╭─ Material provided

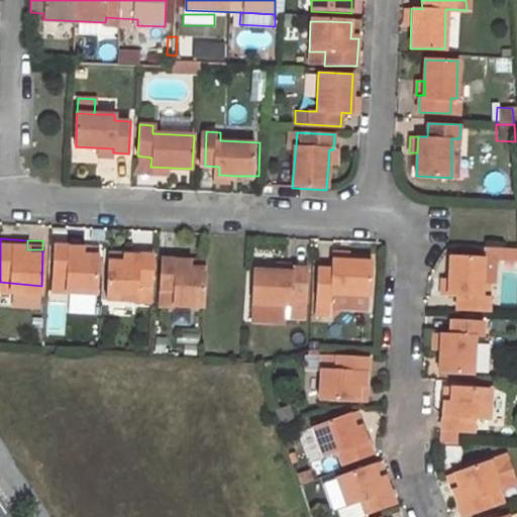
[(55,293),(99,295),(101,255),(84,254),(84,247),(57,246),(55,293)]
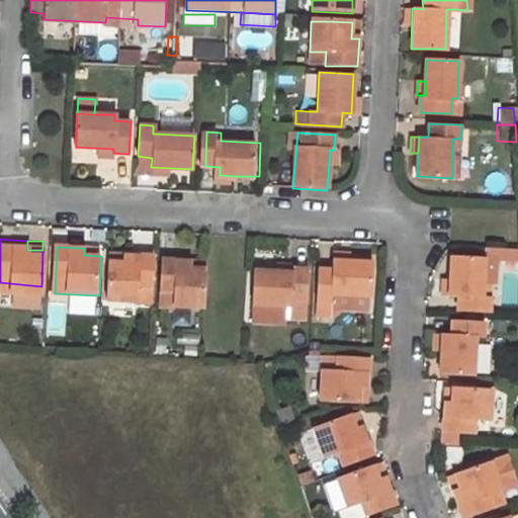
[(351,249),(333,248),(332,257),(350,258),(351,249)]
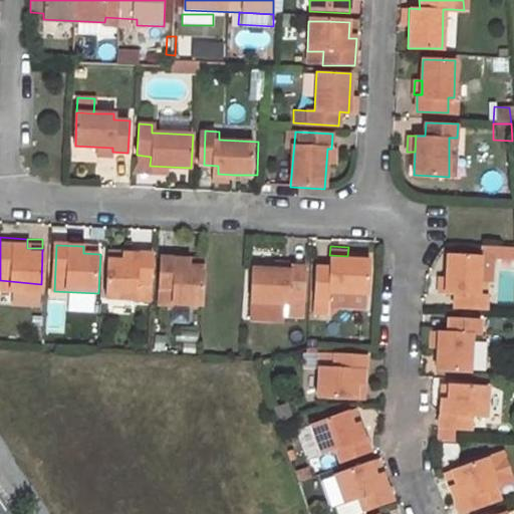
[(498,247),(482,246),(482,253),(492,254),(497,255),(498,247)]
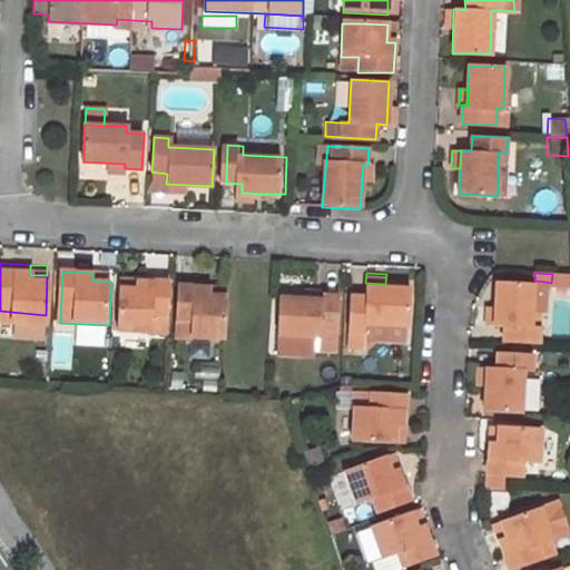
[(498,278),(494,322),(494,338),(539,341),(540,326),(531,326),(534,281),(498,278)]
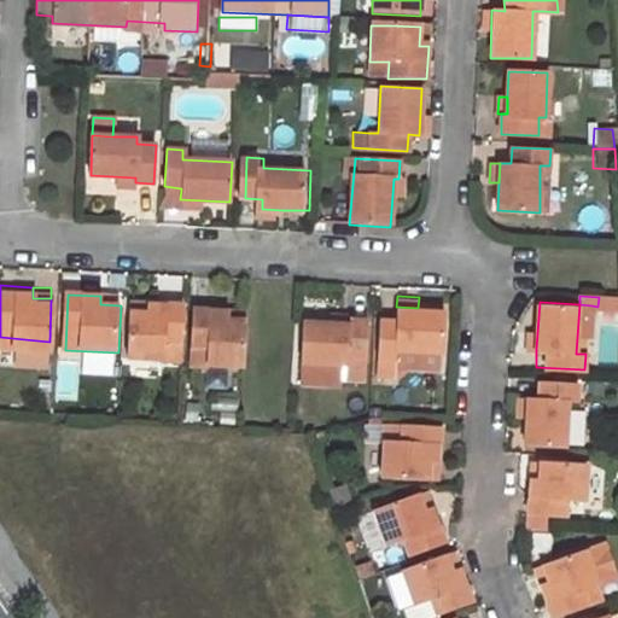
[(579,304),(576,354),(586,354),(587,336),(590,336),(592,305),(579,304)]
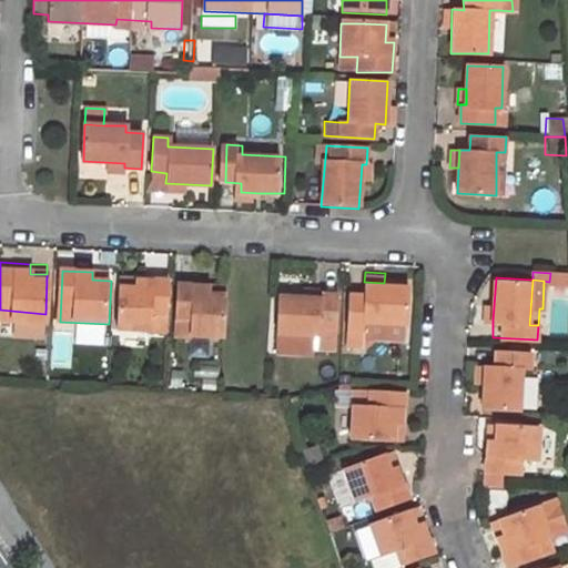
[(121,286),(119,330),(153,332),(166,332),(170,283),(138,281),(137,287),(121,286)]
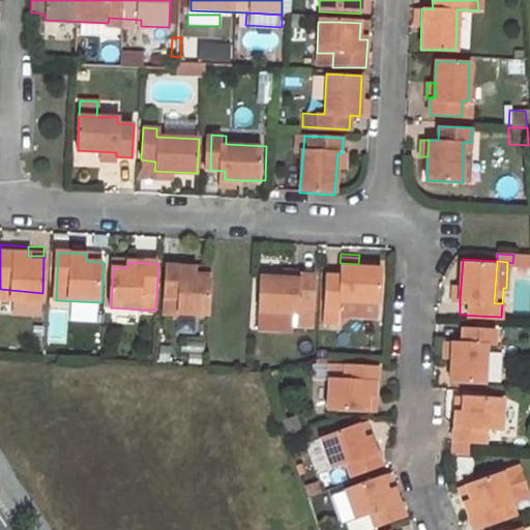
[(358,264),(340,263),(340,274),(326,274),(325,307),(341,308),(341,301),(381,302),(382,265),(358,264)]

╰─

| The task |
Would you please repeat the entries above verbatim, excluding each picture?

| Final answer |
[(55,293),(99,295),(101,255),(84,254),(84,247),(57,246),(55,293)]
[(351,249),(333,248),(332,257),(350,258),(351,249)]
[(498,247),(482,246),(482,253),(492,254),(497,255),(498,247)]
[(498,278),(494,322),(494,338),(539,341),(540,326),(531,326),(534,281),(498,278)]
[(579,304),(576,354),(586,354),(587,336),(590,336),(592,305),(579,304)]
[(121,286),(119,330),(153,332),(166,332),(170,283),(138,281),(137,287),(121,286)]
[(358,264),(340,263),(340,274),(326,274),(325,307),(341,308),(341,301),(381,302),(382,265),(358,264)]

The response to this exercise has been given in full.